──────── Data ────────

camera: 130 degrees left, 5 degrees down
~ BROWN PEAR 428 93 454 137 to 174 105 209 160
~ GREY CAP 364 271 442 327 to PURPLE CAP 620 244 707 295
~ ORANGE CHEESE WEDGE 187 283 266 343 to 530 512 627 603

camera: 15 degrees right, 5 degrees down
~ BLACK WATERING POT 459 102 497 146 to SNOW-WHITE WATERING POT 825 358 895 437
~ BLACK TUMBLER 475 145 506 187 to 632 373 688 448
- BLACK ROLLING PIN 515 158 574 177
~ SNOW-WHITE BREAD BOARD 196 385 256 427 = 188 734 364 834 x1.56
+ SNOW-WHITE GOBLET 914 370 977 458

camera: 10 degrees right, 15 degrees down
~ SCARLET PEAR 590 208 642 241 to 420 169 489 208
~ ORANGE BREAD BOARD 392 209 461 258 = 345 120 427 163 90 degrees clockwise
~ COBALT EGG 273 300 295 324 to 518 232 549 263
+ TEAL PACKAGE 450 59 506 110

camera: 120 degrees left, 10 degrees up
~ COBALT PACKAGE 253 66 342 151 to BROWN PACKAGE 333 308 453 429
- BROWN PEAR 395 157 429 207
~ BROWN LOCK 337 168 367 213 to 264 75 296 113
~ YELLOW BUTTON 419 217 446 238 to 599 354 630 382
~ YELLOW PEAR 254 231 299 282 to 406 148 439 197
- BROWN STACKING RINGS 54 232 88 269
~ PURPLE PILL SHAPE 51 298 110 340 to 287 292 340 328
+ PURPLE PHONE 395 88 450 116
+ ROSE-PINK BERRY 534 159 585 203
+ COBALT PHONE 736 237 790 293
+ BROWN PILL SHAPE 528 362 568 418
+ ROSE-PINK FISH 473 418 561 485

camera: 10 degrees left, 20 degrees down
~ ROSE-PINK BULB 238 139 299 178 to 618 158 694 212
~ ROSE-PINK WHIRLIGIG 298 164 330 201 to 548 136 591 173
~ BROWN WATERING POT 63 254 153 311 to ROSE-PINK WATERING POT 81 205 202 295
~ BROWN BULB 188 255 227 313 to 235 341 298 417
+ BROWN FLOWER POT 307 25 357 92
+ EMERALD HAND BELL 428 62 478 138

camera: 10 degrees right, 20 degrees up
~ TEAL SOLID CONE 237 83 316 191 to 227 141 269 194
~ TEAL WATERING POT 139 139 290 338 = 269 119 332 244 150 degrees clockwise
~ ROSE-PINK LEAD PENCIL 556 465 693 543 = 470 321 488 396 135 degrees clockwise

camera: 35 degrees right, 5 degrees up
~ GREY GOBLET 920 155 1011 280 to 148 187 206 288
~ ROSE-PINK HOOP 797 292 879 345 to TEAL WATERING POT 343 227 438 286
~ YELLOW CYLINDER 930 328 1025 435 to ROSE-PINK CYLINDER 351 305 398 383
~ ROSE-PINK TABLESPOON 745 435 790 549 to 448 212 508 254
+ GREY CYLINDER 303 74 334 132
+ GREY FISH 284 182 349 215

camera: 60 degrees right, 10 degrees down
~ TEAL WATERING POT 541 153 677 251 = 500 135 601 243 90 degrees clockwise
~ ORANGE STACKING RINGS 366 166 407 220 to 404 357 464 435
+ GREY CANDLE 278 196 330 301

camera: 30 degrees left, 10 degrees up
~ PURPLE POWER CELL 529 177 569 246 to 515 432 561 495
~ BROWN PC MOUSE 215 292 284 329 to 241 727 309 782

────────

Requirement.
Make a word-for-word copy of the records.

Answer space.
camera: 130 degrees left, 5 degrees down
~ BROWN PEAR 428 93 454 137 to 174 105 209 160
~ GREY CAP 364 271 442 327 to PURPLE CAP 620 244 707 295
~ ORANGE CHEESE WEDGE 187 283 266 343 to 530 512 627 603

camera: 15 degrees right, 5 degrees down
~ BLACK WATERING POT 459 102 497 146 to SNOW-WHITE WATERING POT 825 358 895 437
~ BLACK TUMBLER 475 145 506 187 to 632 373 688 448
- BLACK ROLLING PIN 515 158 574 177
~ SNOW-WHITE BREAD BOARD 196 385 256 427 = 188 734 364 834 x1.56
+ SNOW-WHITE GOBLET 914 370 977 458

camera: 10 degrees right, 15 degrees down
~ SCARLET PEAR 590 208 642 241 to 420 169 489 208
~ ORANGE BREAD BOARD 392 209 461 258 = 345 120 427 163 90 degrees clockwise
~ COBALT EGG 273 300 295 324 to 518 232 549 263
+ TEAL PACKAGE 450 59 506 110

camera: 120 degrees left, 10 degrees up
~ COBALT PACKAGE 253 66 342 151 to BROWN PACKAGE 333 308 453 429
- BROWN PEAR 395 157 429 207
~ BROWN LOCK 337 168 367 213 to 264 75 296 113
~ YELLOW BUTTON 419 217 446 238 to 599 354 630 382
~ YELLOW PEAR 254 231 299 282 to 406 148 439 197
- BROWN STACKING RINGS 54 232 88 269
~ PURPLE PILL SHAPE 51 298 110 340 to 287 292 340 328
+ PURPLE PHONE 395 88 450 116
+ ROSE-PINK BERRY 534 159 585 203
+ COBALT PHONE 736 237 790 293
+ BROWN PILL SHAPE 528 362 568 418
+ ROSE-PINK FISH 473 418 561 485

camera: 10 degrees left, 20 degrees down
~ ROSE-PINK BULB 238 139 299 178 to 618 158 694 212
~ ROSE-PINK WHIRLIGIG 298 164 330 201 to 548 136 591 173
~ BROWN WATERING POT 63 254 153 311 to ROSE-PINK WATERING POT 81 205 202 295
~ BROWN BULB 188 255 227 313 to 235 341 298 417
+ BROWN FLOWER POT 307 25 357 92
+ EMERALD HAND BELL 428 62 478 138

camera: 10 degrees right, 20 degrees up
~ TEAL SOLID CONE 237 83 316 191 to 227 141 269 194
~ TEAL WATERING POT 139 139 290 338 = 269 119 332 244 150 degrees clockwise
~ ROSE-PINK LEAD PENCIL 556 465 693 543 = 470 321 488 396 135 degrees clockwise

camera: 35 degrees right, 5 degrees up
~ GREY GOBLET 920 155 1011 280 to 148 187 206 288
~ ROSE-PINK HOOP 797 292 879 345 to TEAL WATERING POT 343 227 438 286
~ YELLOW CYLINDER 930 328 1025 435 to ROSE-PINK CYLINDER 351 305 398 383
~ ROSE-PINK TABLESPOON 745 435 790 549 to 448 212 508 254
+ GREY CYLINDER 303 74 334 132
+ GREY FISH 284 182 349 215

camera: 60 degrees right, 10 degrees down
~ TEAL WATERING POT 541 153 677 251 = 500 135 601 243 90 degrees clockwise
~ ORANGE STACKING RINGS 366 166 407 220 to 404 357 464 435
+ GREY CANDLE 278 196 330 301

camera: 30 degrees left, 10 degrees up
~ PURPLE POWER CELL 529 177 569 246 to 515 432 561 495
~ BROWN PC MOUSE 215 292 284 329 to 241 727 309 782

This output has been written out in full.